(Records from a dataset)

====

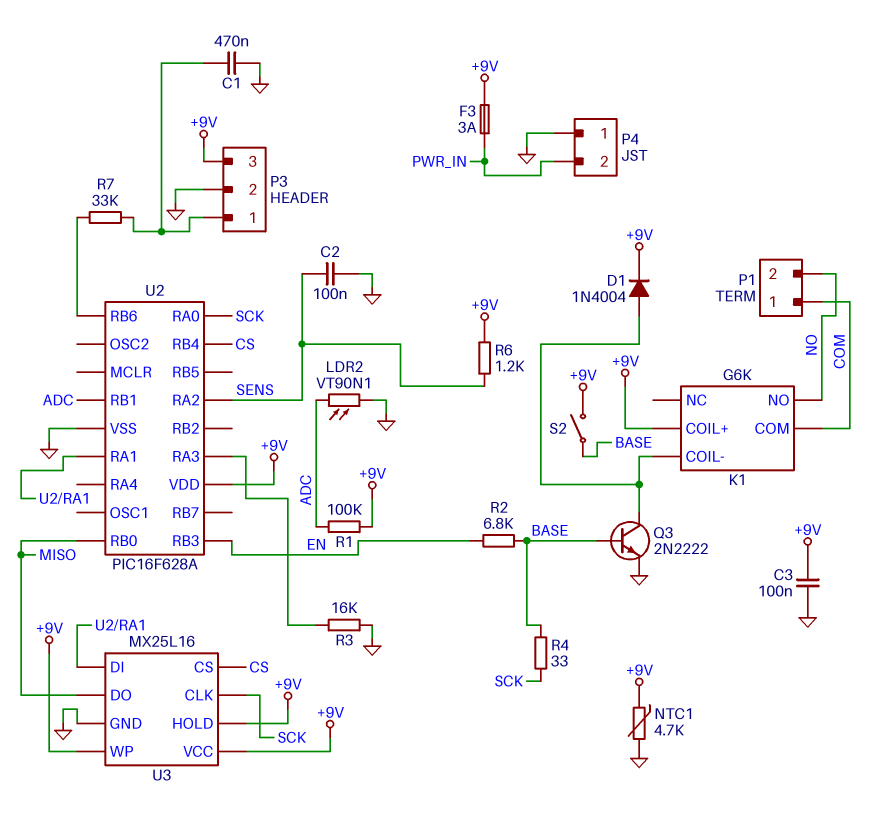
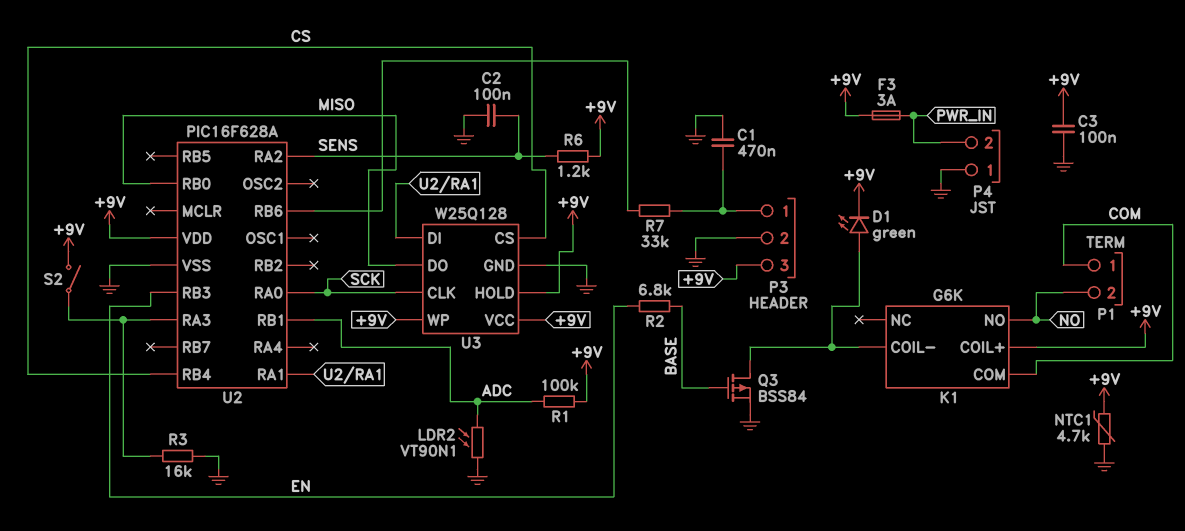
D1: diode 1N4004 (A K1/COIL-, K +9V) -> LED green (A K1/COIL-, K +9V)
Q3: NPN 2N2222 (B BASE, C K1/COIL-, E GND) -> PMOS BSS84 (G BASE, D K1/COIL-, S GND)
R4: 33 (BASE, SCK) -> none
S2: switch (+9V, BASE) -> switch (+9V, U2/RA3)
U3: MX25L16 -> W25Q128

====

Beginning at the line where "S2: switch (+9V, BASE)" appears, extract each line through the end of the data above; keep them exact and include nothing else.

S2: switch (+9V, BASE) -> switch (+9V, U2/RA3)
U3: MX25L16 -> W25Q128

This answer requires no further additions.